AIM OF THE EXERCISE
Lay out the lines of the material from the line with "white rectangle: moved 3 px right, 4 px down" to the line with "green ellipse: moved 7 px up" as a Markdown table with the columns Row and Line. Number the rows from 1, and leave out blank lines and picture lines.

start DATA SUPPLIED

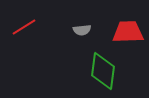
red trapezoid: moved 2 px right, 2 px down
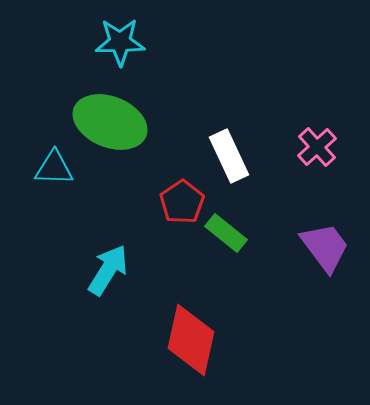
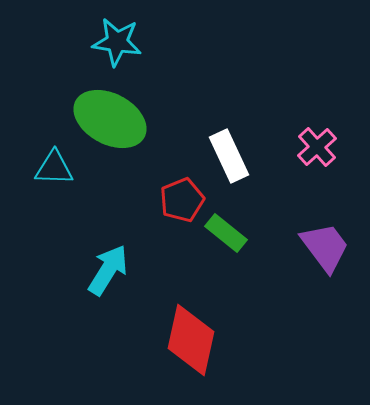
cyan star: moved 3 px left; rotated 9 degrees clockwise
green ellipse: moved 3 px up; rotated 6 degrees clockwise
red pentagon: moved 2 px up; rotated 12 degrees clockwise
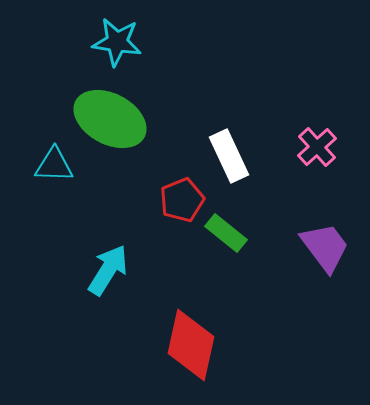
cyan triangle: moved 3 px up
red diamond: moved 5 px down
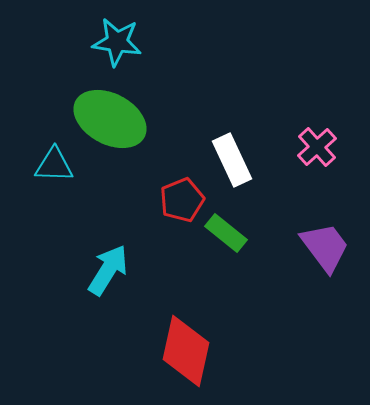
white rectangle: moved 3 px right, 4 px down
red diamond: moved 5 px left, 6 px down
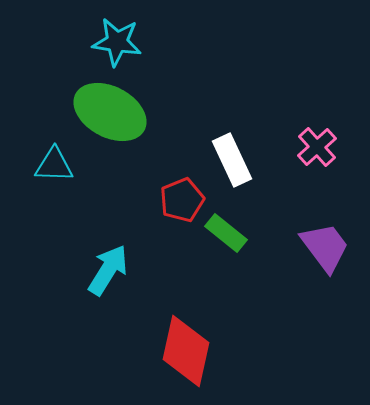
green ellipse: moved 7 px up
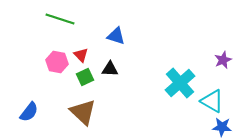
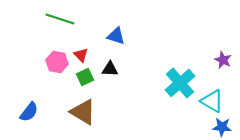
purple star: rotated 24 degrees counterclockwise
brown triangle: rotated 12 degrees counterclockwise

end DATA SUPPLIED
start DATA SUPPLIED

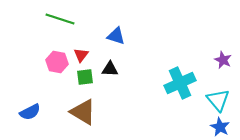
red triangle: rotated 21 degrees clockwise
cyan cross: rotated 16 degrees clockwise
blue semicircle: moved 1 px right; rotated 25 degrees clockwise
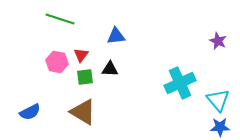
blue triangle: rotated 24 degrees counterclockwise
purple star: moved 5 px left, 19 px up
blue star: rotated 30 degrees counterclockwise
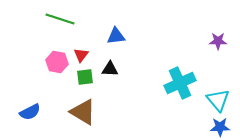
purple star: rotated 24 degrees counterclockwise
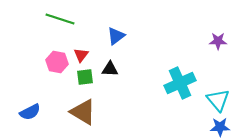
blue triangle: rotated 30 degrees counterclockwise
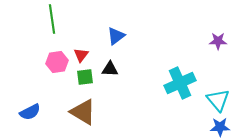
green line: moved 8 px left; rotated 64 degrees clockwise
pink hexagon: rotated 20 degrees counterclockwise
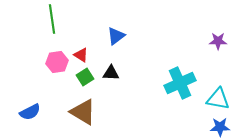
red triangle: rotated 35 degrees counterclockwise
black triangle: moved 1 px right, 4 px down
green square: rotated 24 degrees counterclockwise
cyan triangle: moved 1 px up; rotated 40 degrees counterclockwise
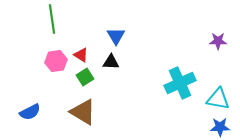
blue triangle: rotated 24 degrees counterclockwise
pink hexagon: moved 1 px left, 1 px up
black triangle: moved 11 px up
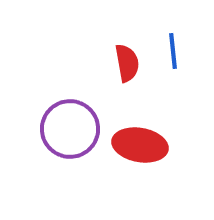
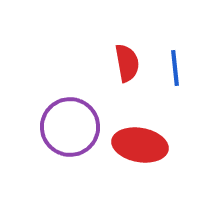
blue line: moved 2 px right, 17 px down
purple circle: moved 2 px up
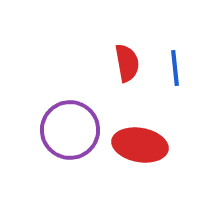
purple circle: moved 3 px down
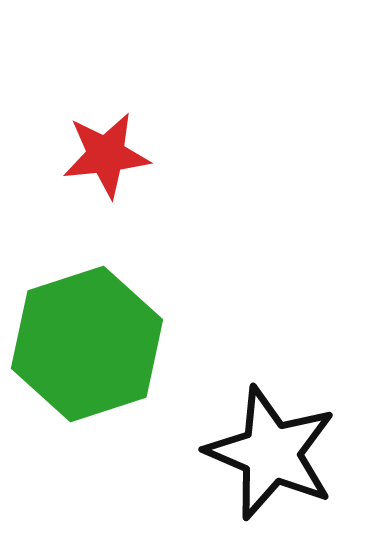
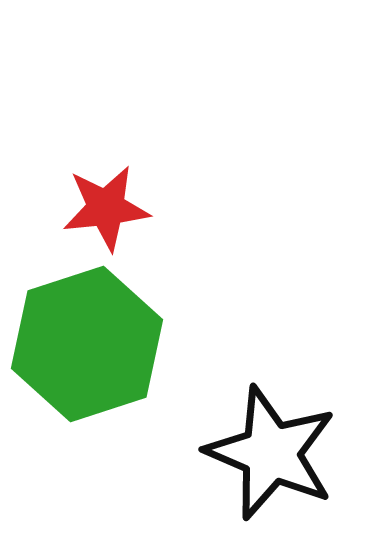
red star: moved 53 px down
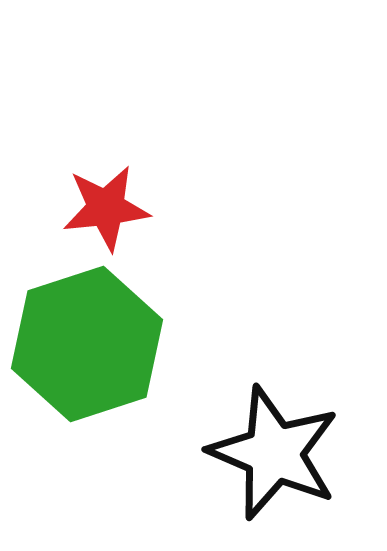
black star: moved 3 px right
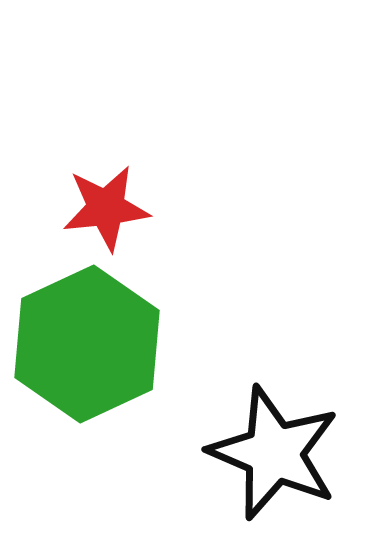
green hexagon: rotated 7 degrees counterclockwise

end DATA SUPPLIED
start DATA SUPPLIED

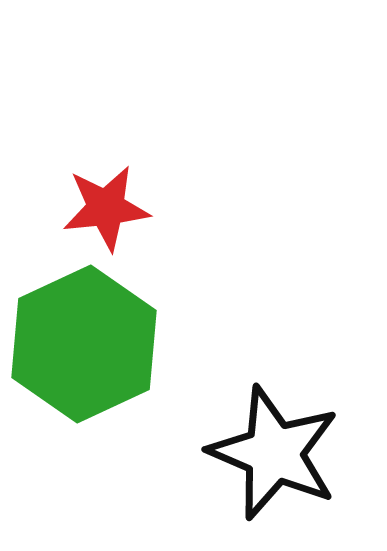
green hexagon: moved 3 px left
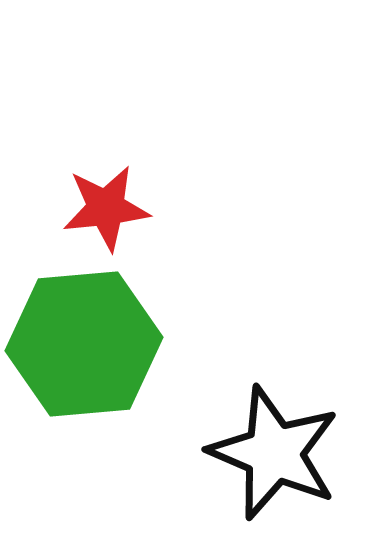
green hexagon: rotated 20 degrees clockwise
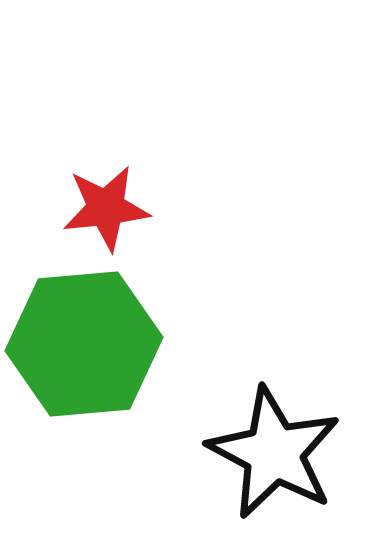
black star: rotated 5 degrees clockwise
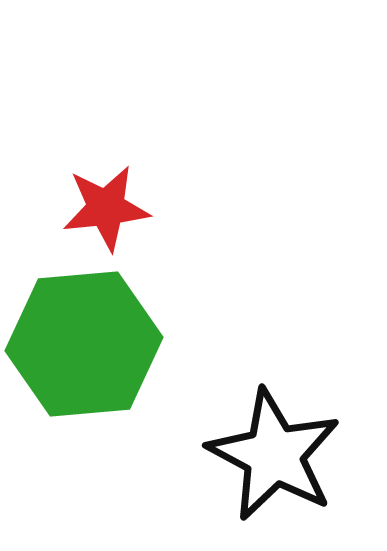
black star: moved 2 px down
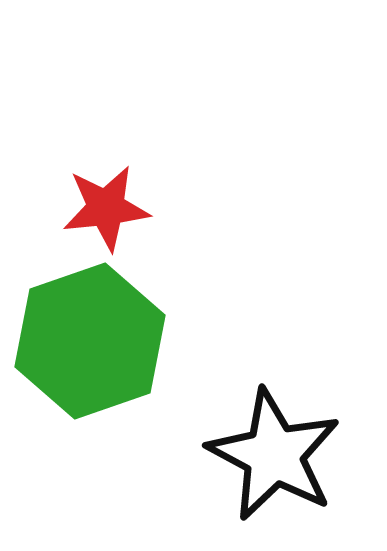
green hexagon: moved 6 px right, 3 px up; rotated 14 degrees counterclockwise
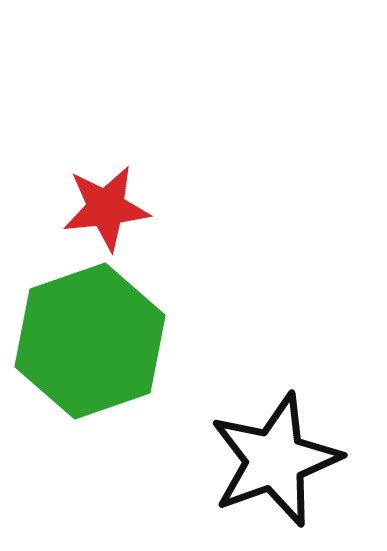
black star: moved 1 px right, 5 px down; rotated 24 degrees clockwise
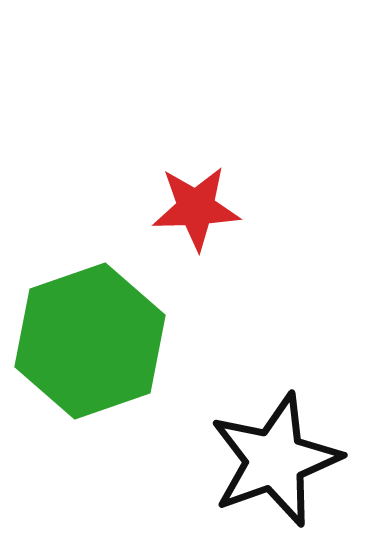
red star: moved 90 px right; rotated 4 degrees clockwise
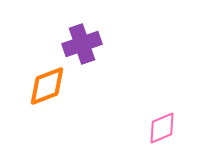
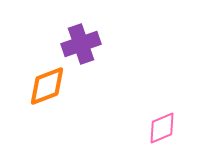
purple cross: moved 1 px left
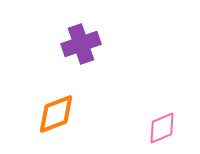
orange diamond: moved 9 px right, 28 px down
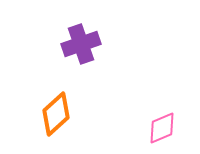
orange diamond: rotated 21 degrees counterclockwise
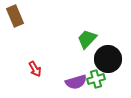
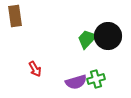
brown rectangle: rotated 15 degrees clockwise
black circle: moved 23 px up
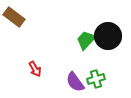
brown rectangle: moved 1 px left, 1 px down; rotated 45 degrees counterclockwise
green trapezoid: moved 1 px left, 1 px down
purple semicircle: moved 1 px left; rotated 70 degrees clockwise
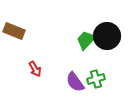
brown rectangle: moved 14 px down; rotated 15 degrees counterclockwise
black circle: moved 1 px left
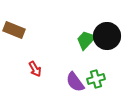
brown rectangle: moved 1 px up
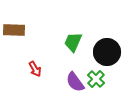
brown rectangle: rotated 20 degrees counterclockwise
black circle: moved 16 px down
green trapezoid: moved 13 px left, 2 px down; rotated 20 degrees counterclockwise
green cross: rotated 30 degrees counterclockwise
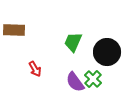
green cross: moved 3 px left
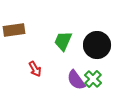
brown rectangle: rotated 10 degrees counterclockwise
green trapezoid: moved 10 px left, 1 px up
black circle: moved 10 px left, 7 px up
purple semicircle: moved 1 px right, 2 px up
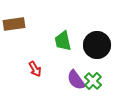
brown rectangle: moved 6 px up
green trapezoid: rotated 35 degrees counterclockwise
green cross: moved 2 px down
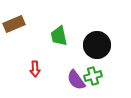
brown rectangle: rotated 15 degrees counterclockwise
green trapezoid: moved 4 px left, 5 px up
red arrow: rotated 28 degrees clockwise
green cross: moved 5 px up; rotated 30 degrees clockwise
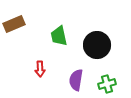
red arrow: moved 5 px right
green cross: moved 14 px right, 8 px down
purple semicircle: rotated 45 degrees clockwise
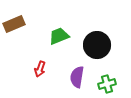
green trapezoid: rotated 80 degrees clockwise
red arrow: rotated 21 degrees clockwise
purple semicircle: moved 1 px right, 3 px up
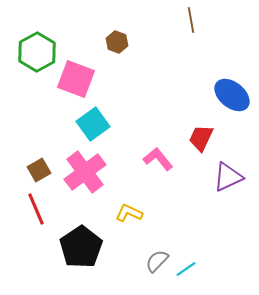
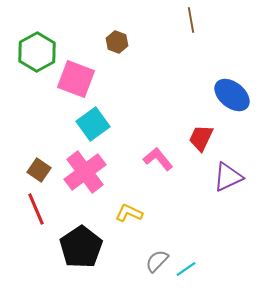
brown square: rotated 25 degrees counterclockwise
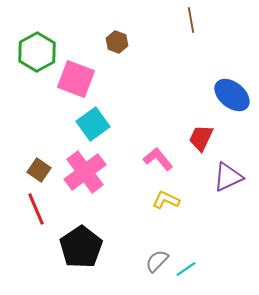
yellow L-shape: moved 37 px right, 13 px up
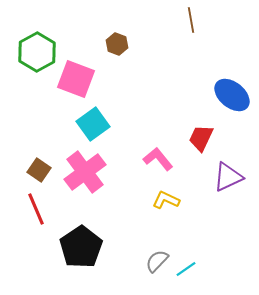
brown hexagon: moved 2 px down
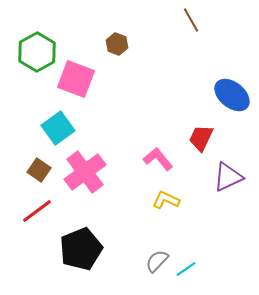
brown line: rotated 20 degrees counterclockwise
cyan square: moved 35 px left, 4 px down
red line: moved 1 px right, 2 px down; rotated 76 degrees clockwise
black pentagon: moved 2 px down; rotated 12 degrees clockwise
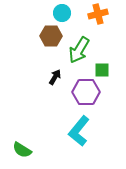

end DATA SUPPLIED

EXERCISE RESPONSE
| Row | Line |
|---|---|
| 1 | white rectangle: moved 3 px right, 4 px down |
| 2 | red diamond: moved 5 px left, 6 px down |
| 3 | green ellipse: moved 7 px up |